Work instructions: Return the lines of all the records below unchanged, leaving out the pictures.

◇ ◇ ◇ ◇

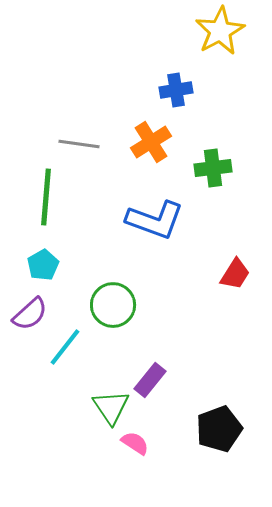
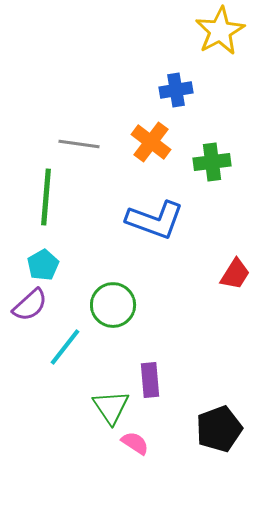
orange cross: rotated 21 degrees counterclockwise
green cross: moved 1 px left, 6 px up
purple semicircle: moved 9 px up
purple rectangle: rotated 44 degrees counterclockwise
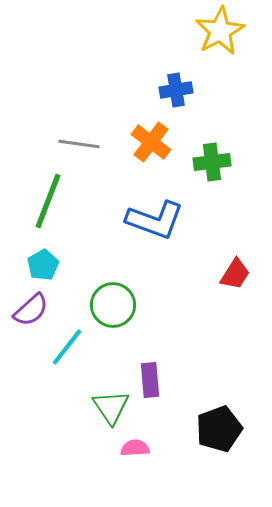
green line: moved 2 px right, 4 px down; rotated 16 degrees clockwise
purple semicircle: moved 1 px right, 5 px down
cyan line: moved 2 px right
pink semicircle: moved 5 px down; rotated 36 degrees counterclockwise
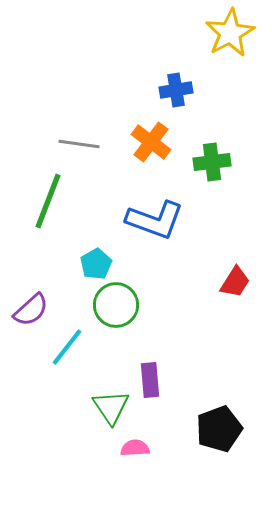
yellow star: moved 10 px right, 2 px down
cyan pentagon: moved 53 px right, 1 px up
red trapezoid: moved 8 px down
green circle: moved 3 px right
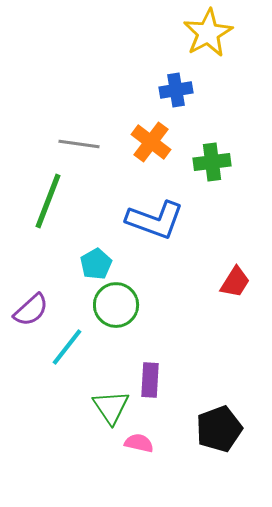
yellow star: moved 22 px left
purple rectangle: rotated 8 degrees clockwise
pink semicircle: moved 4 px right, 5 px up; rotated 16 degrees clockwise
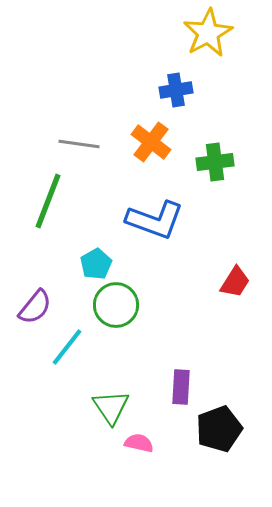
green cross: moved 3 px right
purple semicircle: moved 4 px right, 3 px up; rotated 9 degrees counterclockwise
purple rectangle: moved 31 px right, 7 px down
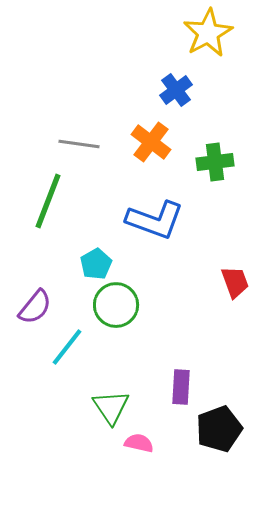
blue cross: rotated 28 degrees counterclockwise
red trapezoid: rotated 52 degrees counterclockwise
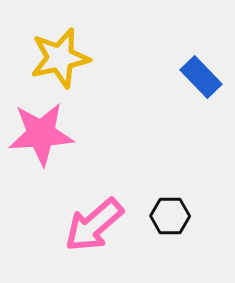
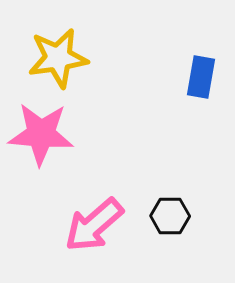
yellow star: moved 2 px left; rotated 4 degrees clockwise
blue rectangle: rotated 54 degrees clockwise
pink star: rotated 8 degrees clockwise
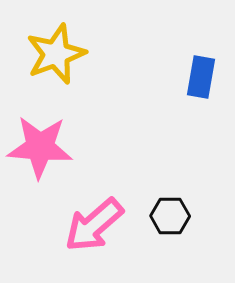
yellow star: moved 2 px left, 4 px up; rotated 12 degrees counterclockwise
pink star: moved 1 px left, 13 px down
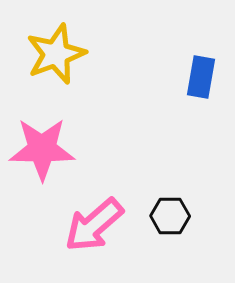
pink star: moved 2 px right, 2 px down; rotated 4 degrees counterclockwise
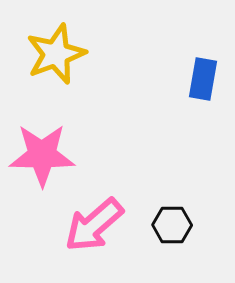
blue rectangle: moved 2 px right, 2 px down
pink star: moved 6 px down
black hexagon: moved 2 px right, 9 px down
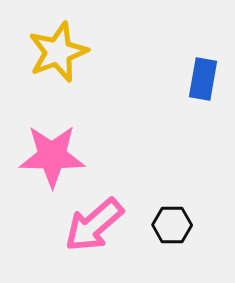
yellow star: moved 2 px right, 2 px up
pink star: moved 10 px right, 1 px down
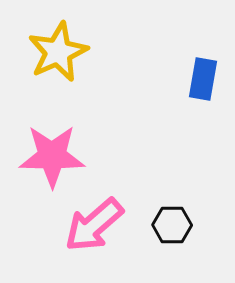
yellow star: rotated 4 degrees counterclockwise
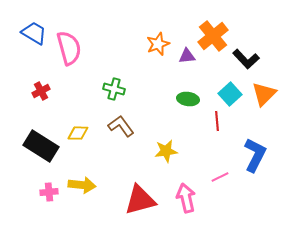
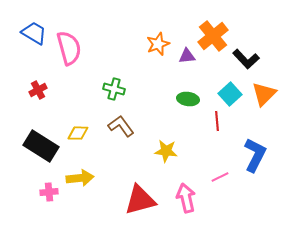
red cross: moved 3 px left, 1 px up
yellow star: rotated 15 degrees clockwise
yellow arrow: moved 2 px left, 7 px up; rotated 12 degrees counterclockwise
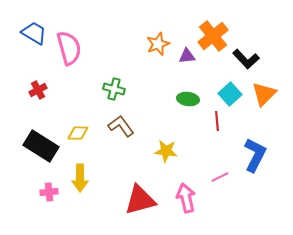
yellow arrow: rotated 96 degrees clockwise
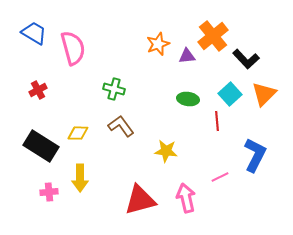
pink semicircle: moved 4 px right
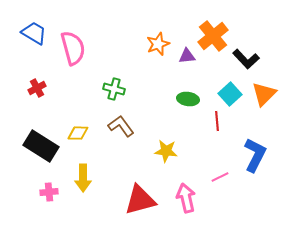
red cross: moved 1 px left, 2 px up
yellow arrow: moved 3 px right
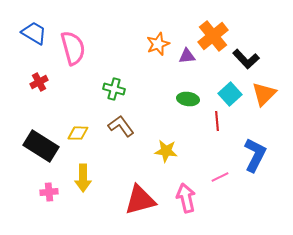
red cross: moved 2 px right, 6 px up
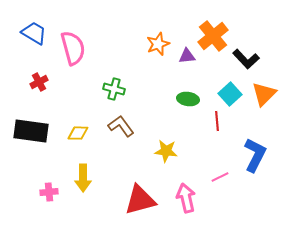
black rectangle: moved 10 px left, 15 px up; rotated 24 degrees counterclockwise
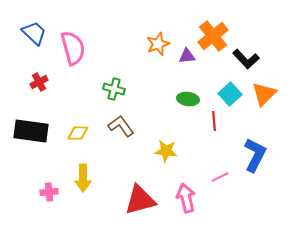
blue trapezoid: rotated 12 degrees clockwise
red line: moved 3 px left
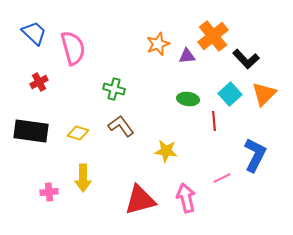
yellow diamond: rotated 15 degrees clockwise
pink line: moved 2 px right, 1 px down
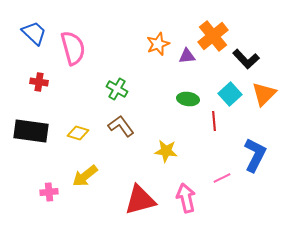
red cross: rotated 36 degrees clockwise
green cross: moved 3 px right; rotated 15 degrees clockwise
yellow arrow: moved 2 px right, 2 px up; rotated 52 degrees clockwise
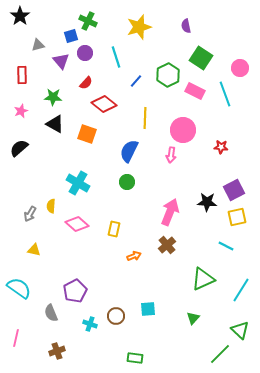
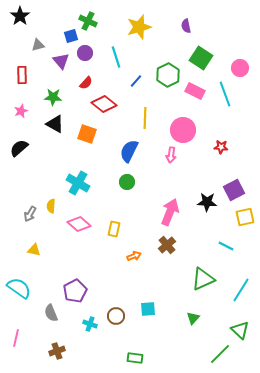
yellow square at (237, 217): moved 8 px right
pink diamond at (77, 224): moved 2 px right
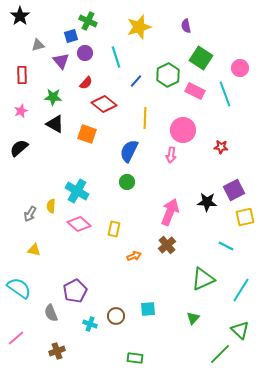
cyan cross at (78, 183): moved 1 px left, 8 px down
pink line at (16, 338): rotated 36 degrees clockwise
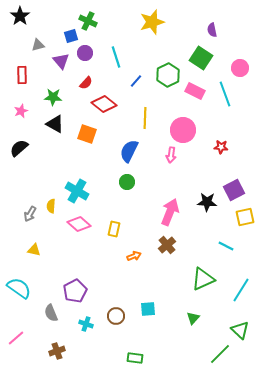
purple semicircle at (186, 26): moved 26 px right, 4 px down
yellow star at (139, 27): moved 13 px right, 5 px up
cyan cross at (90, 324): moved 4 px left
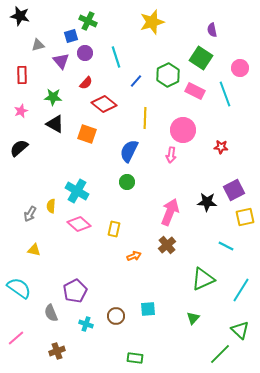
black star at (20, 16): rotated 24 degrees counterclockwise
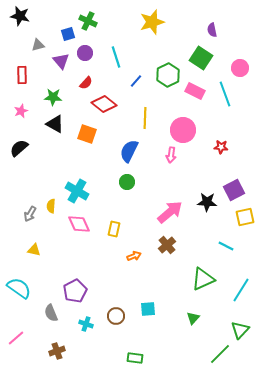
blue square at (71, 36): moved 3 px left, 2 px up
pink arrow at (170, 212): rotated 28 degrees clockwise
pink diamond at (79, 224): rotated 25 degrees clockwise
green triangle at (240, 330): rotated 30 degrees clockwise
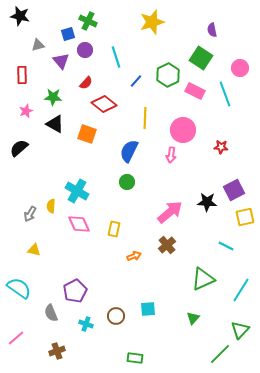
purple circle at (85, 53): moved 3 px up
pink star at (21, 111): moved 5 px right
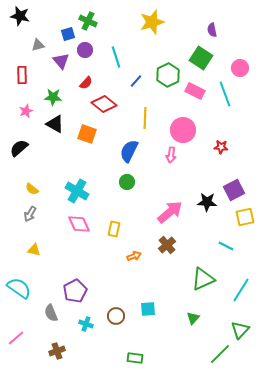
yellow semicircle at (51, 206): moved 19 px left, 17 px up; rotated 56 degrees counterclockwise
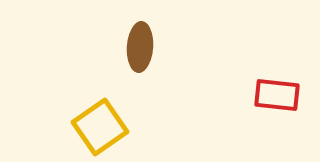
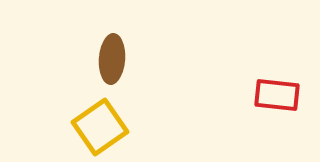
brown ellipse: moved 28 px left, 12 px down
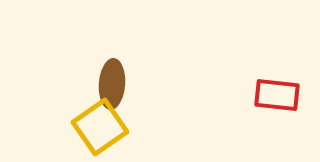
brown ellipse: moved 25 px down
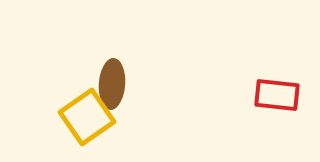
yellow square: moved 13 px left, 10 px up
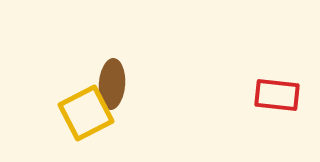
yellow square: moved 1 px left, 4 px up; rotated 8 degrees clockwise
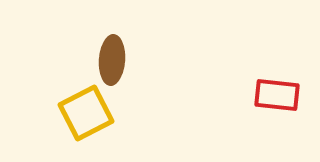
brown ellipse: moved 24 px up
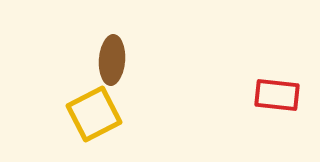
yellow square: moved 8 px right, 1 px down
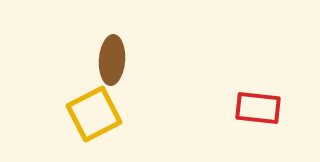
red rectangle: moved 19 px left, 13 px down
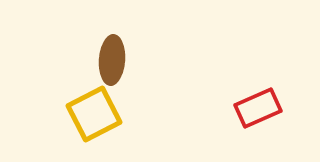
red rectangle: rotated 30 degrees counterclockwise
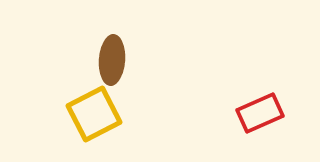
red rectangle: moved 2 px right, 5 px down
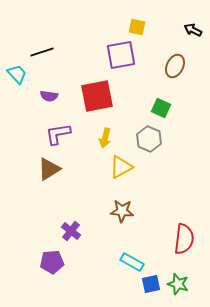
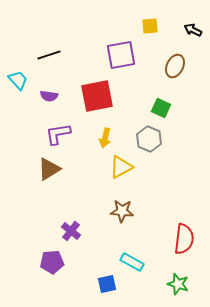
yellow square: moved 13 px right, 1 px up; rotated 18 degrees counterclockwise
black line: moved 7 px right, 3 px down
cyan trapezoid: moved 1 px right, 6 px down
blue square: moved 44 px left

◇ ◇ ◇ ◇

Answer to the task:
orange cross: rotated 21 degrees counterclockwise
green cross: moved 1 px left, 6 px up
purple semicircle: moved 9 px up
purple rectangle: rotated 44 degrees counterclockwise
green line: moved 2 px right, 4 px down; rotated 16 degrees clockwise
purple semicircle: moved 1 px right, 5 px down
cyan line: moved 2 px right
pink semicircle: moved 5 px down; rotated 36 degrees counterclockwise
yellow star: moved 10 px right, 2 px down
cyan pentagon: moved 53 px right, 1 px up
red trapezoid: moved 8 px down
green circle: moved 3 px right
yellow star: moved 22 px left
purple rectangle: rotated 8 degrees clockwise
pink semicircle: moved 4 px right, 5 px up; rotated 16 degrees clockwise
green cross: moved 3 px right
purple semicircle: moved 4 px right, 3 px up; rotated 9 degrees counterclockwise
purple rectangle: moved 31 px right, 7 px down
blue cross: rotated 28 degrees counterclockwise
red trapezoid: rotated 52 degrees counterclockwise
yellow star: moved 2 px left; rotated 4 degrees clockwise
blue rectangle: rotated 54 degrees clockwise
pink star: rotated 8 degrees clockwise
yellow star: moved 2 px left, 4 px up; rotated 12 degrees counterclockwise
pink star: moved 1 px left, 13 px down
pink star: moved 2 px right, 2 px down; rotated 4 degrees counterclockwise
blue rectangle: moved 2 px right, 2 px down
pink star: moved 6 px down
black hexagon: moved 2 px right, 9 px down
yellow star: moved 2 px right, 2 px up
pink star: moved 10 px right, 1 px down
yellow star: rotated 4 degrees counterclockwise
red cross: moved 3 px left, 1 px up
yellow star: rotated 15 degrees clockwise
yellow arrow: moved 2 px left, 7 px up; rotated 12 degrees counterclockwise
yellow arrow: rotated 96 degrees clockwise
pink semicircle: moved 4 px right
red cross: moved 1 px left, 2 px up
yellow arrow: moved 3 px right
red cross: moved 2 px right, 6 px up
black rectangle: moved 10 px left, 15 px up; rotated 24 degrees counterclockwise
blue trapezoid: rotated 12 degrees clockwise
red line: moved 3 px left
yellow diamond: rotated 15 degrees clockwise
pink line: moved 2 px right, 1 px down
red cross: rotated 36 degrees clockwise
green cross: moved 3 px right; rotated 15 degrees clockwise
yellow arrow: moved 2 px right, 2 px up; rotated 52 degrees clockwise
yellow square at (237, 217): moved 8 px right
pink diamond at (77, 224): moved 2 px right
cyan cross at (78, 183): moved 1 px left, 8 px down
pink line at (16, 338): rotated 36 degrees clockwise
purple semicircle at (186, 26): moved 26 px right, 4 px down
yellow star at (139, 27): moved 13 px right, 5 px up
cyan cross at (90, 324): moved 4 px left
black star at (20, 16): rotated 24 degrees counterclockwise
blue square at (71, 36): moved 3 px left, 2 px up
pink arrow at (170, 212): rotated 28 degrees clockwise
pink diamond at (79, 224): rotated 25 degrees clockwise
green triangle at (240, 330): rotated 30 degrees clockwise
purple circle at (85, 53): moved 3 px up
pink star at (21, 111): moved 5 px right
yellow semicircle at (51, 206): moved 19 px left, 17 px up; rotated 56 degrees counterclockwise
brown ellipse: moved 28 px left, 12 px down
brown ellipse: moved 25 px down
yellow square: moved 13 px left, 10 px up
yellow square: moved 1 px left, 4 px up; rotated 8 degrees clockwise
brown ellipse: moved 24 px up
yellow square: moved 8 px right, 1 px down
red rectangle: moved 19 px left, 13 px down
red rectangle: rotated 30 degrees counterclockwise
red rectangle: moved 2 px right, 5 px down
yellow square: moved 13 px right, 1 px up; rotated 18 degrees counterclockwise
black line: moved 7 px right, 3 px down
cyan trapezoid: moved 1 px right, 6 px down
blue square: moved 44 px left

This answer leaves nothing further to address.